[Records for this exercise]

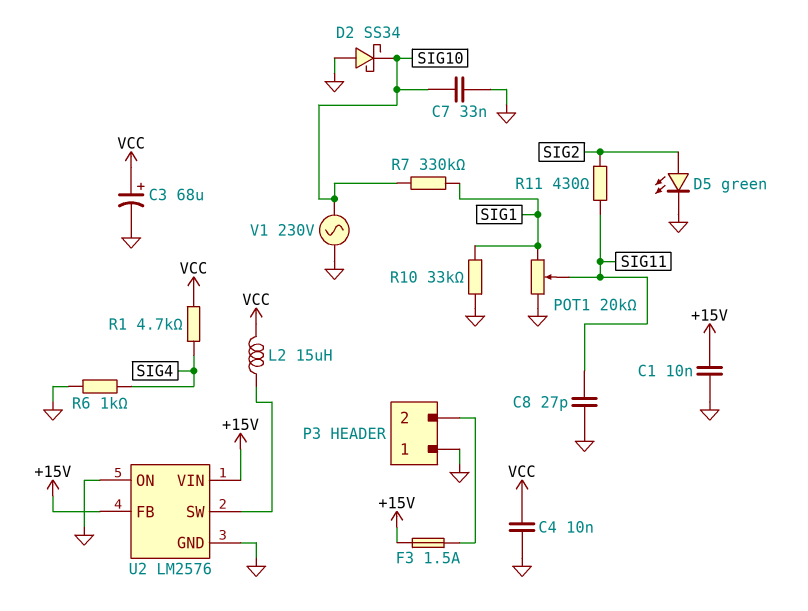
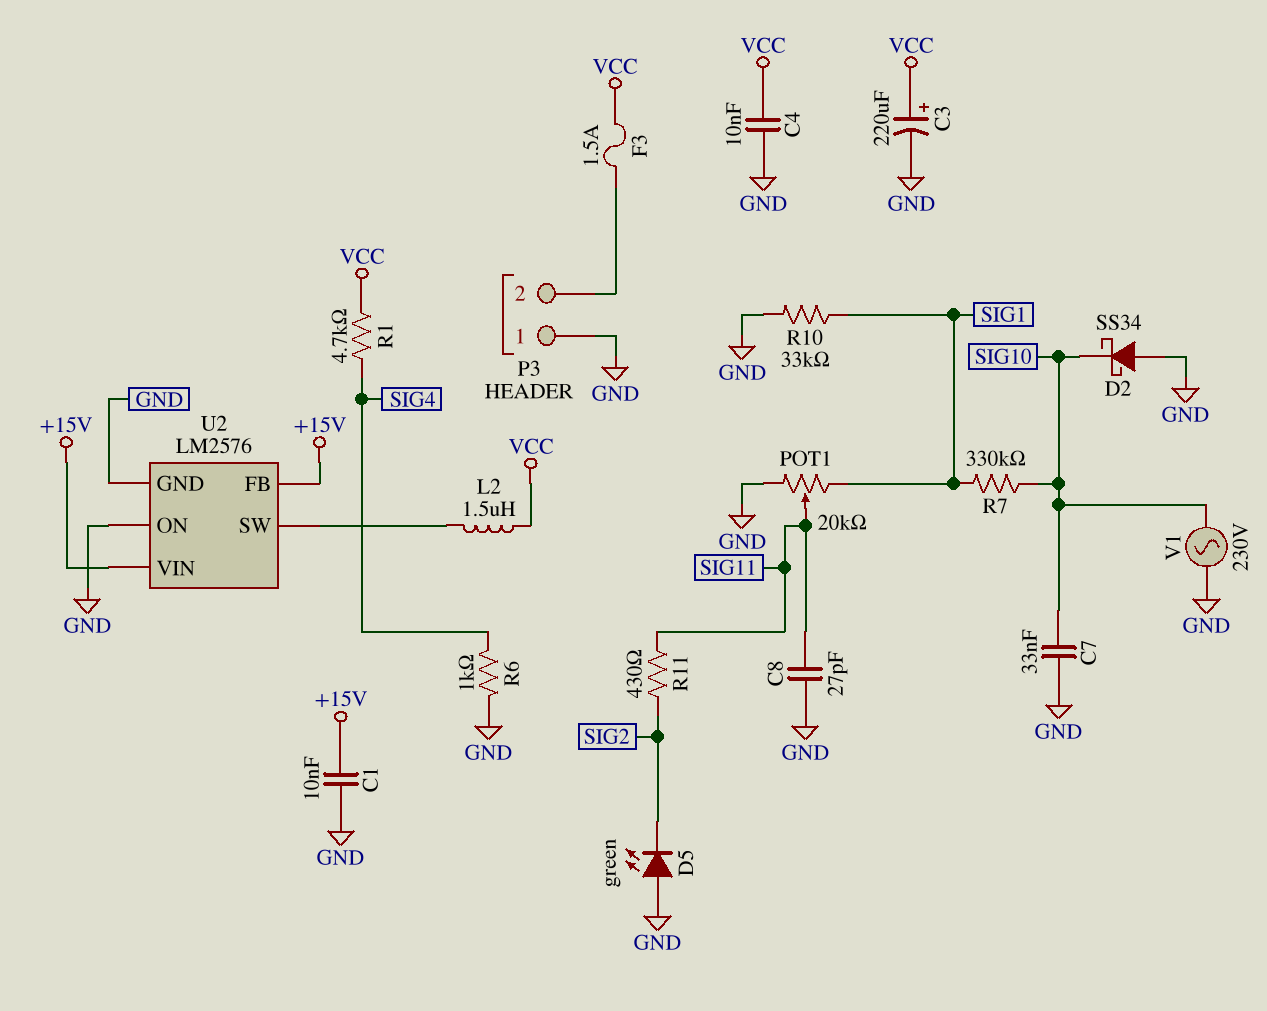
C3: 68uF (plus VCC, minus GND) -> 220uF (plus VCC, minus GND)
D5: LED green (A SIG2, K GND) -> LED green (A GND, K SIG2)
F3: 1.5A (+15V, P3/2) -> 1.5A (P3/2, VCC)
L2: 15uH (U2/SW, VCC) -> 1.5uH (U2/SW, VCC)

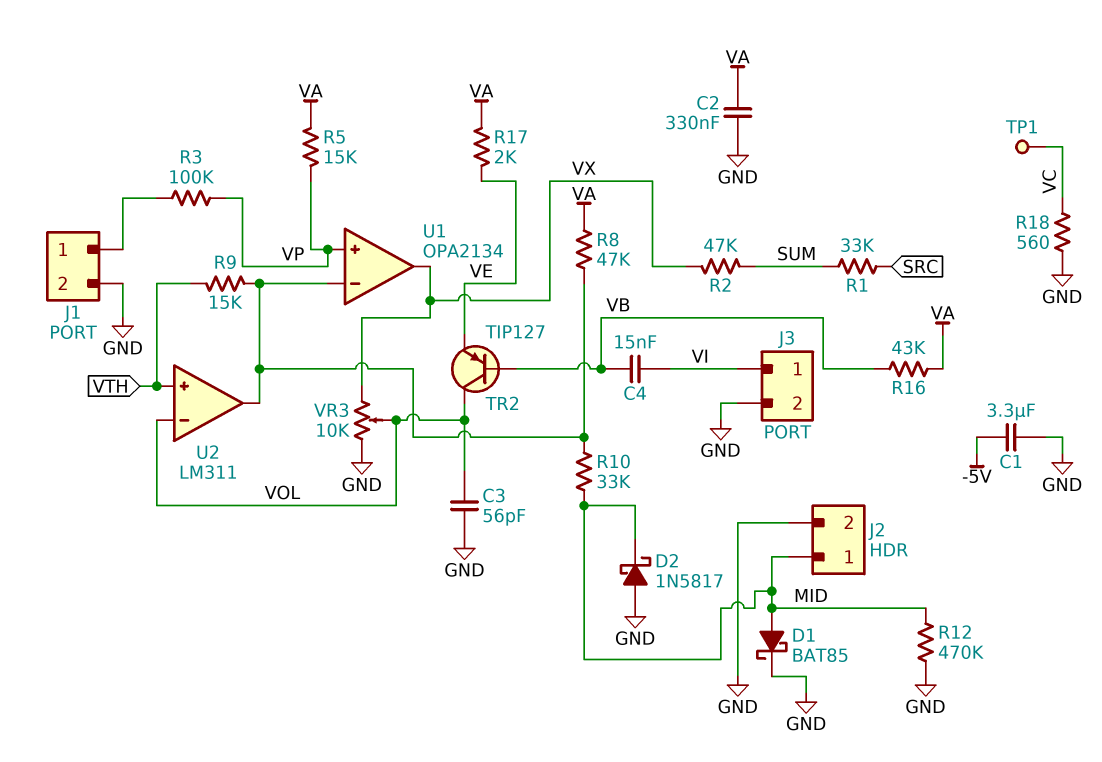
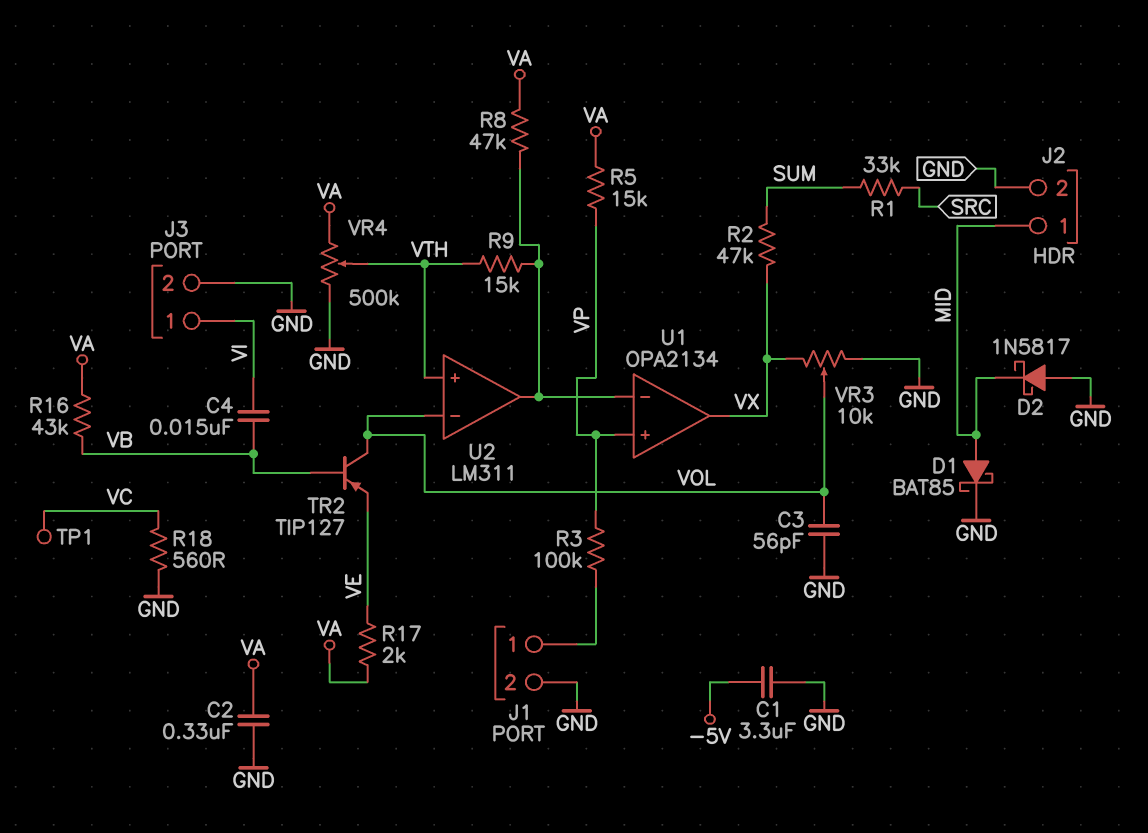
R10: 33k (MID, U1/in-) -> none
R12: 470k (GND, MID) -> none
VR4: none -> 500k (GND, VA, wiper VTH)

[/Records for this exercise]
[Records for this exercise]

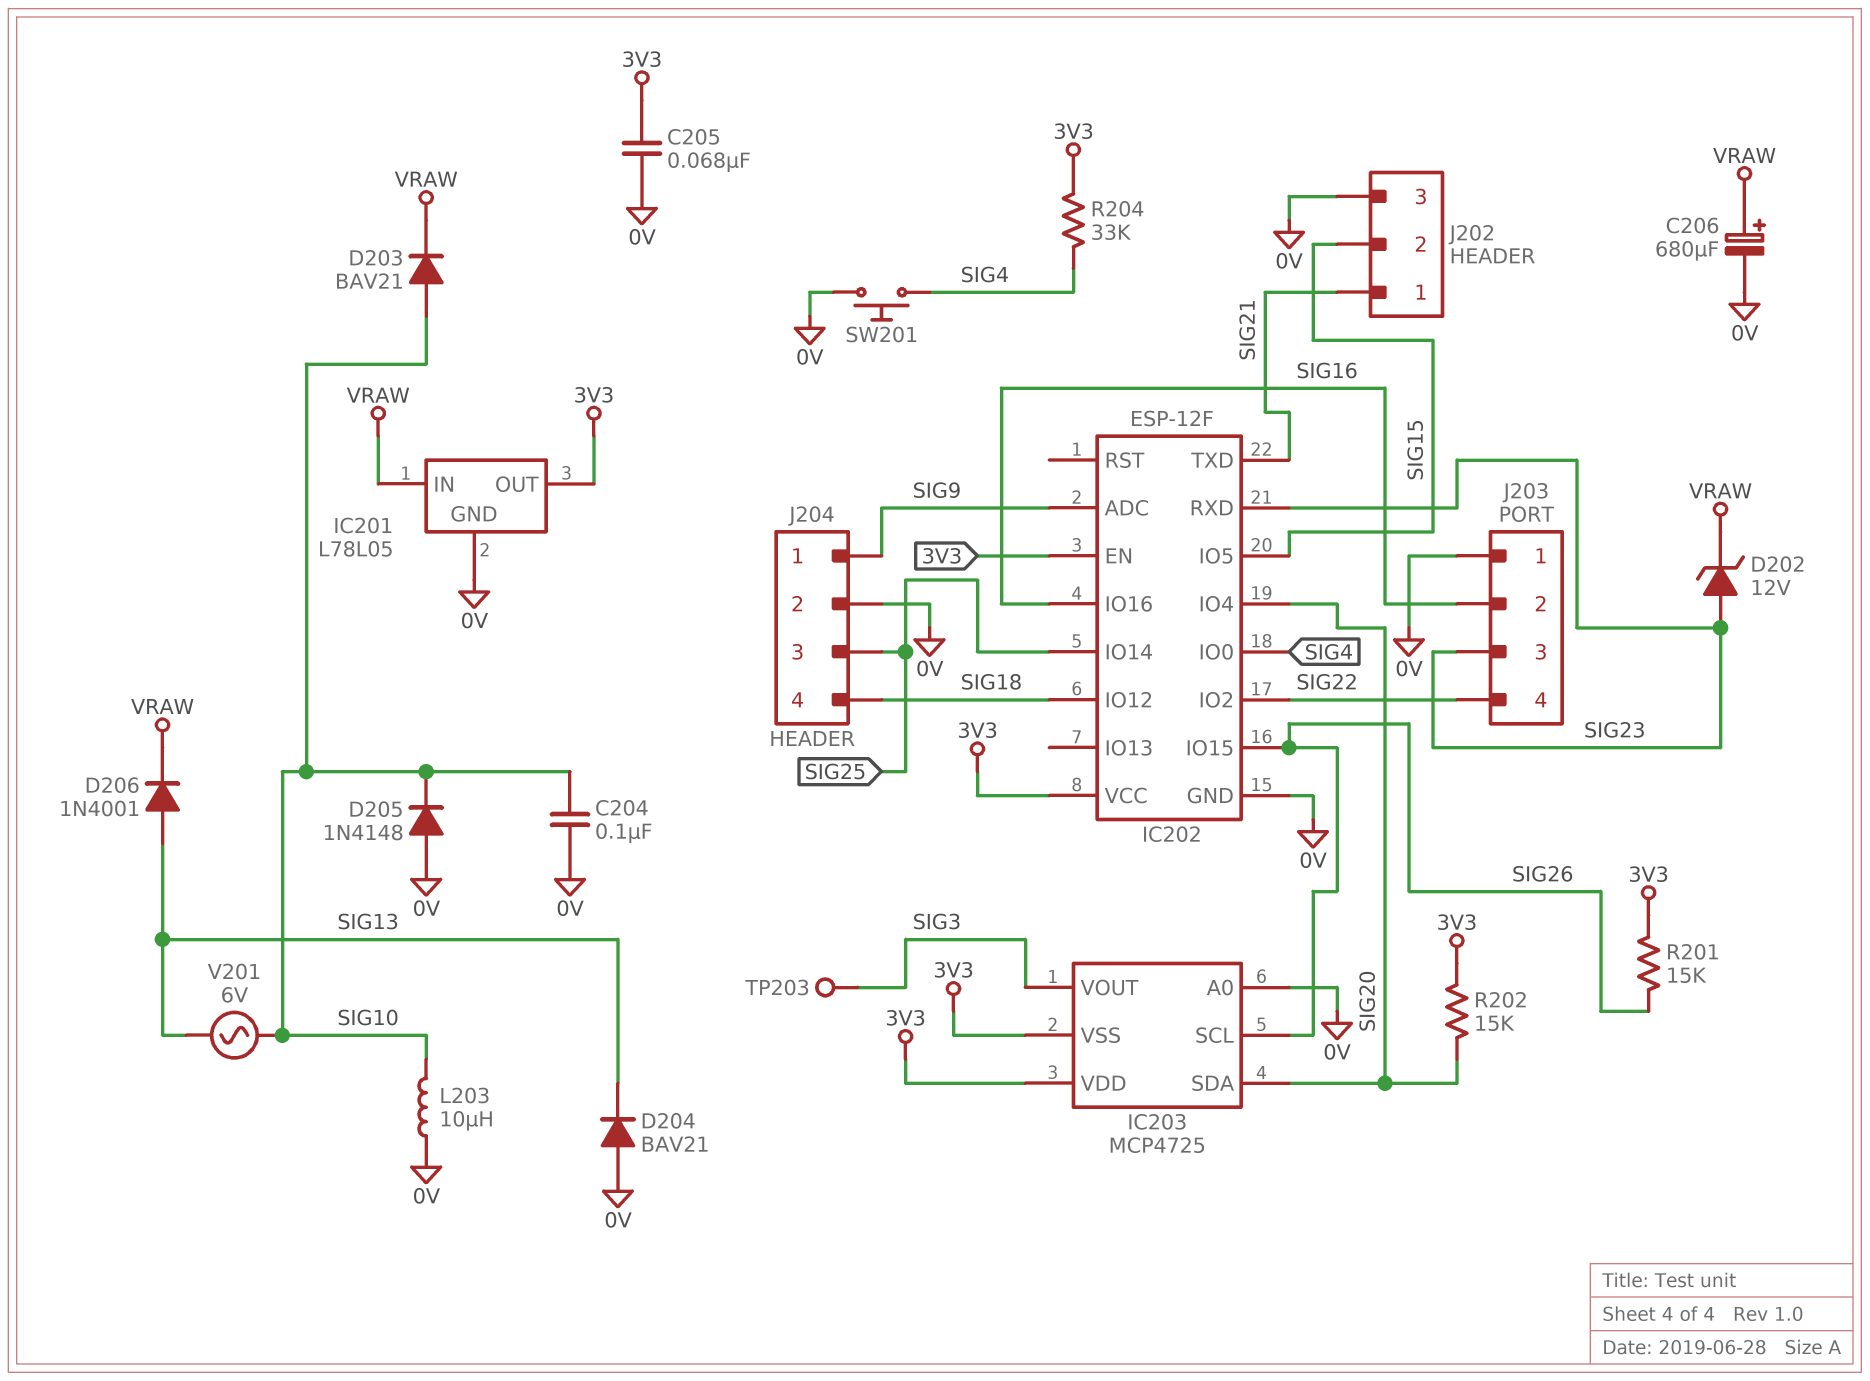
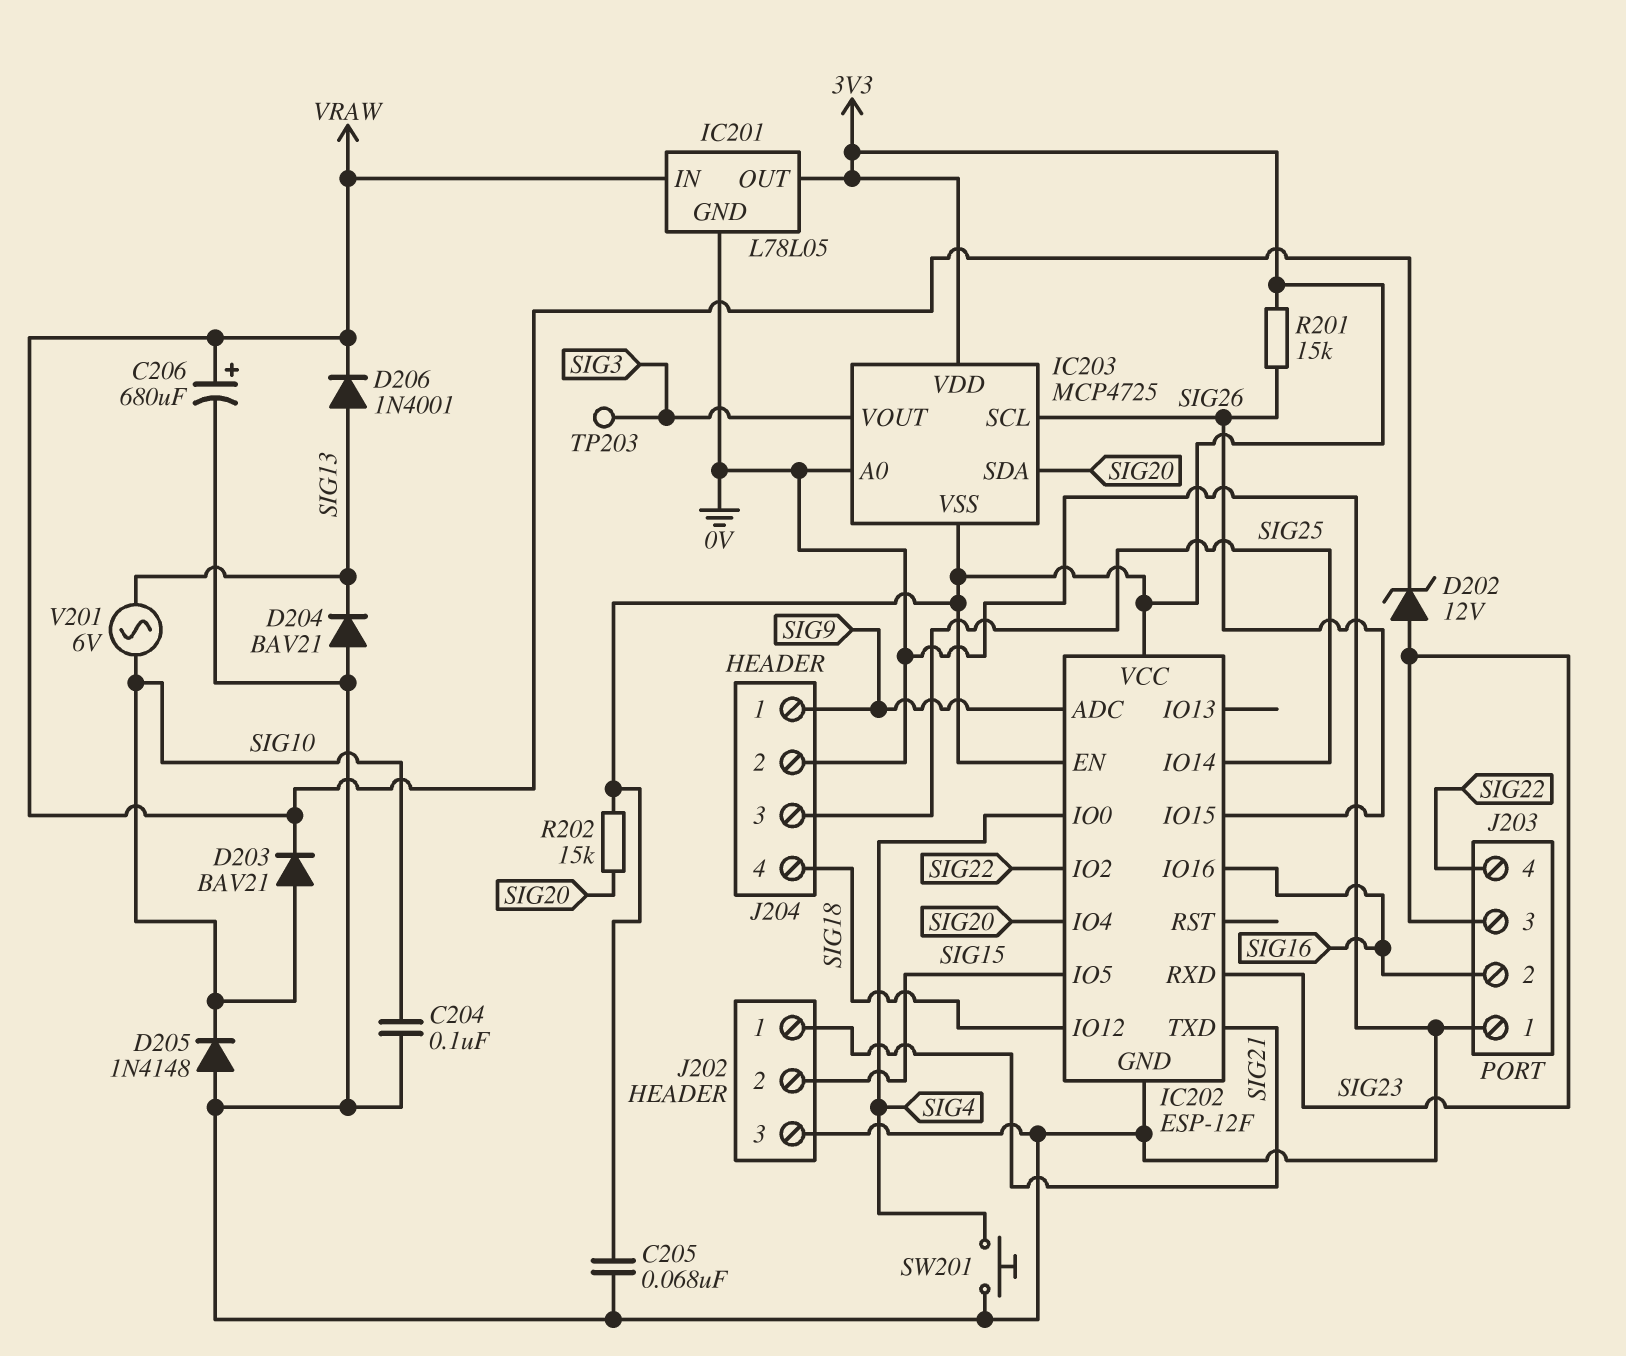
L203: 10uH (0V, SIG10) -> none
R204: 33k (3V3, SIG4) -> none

[/Records for this exercise]

*Directions*
Among the lines above, count those that include the word "none". Give only the result.

*Response below*
5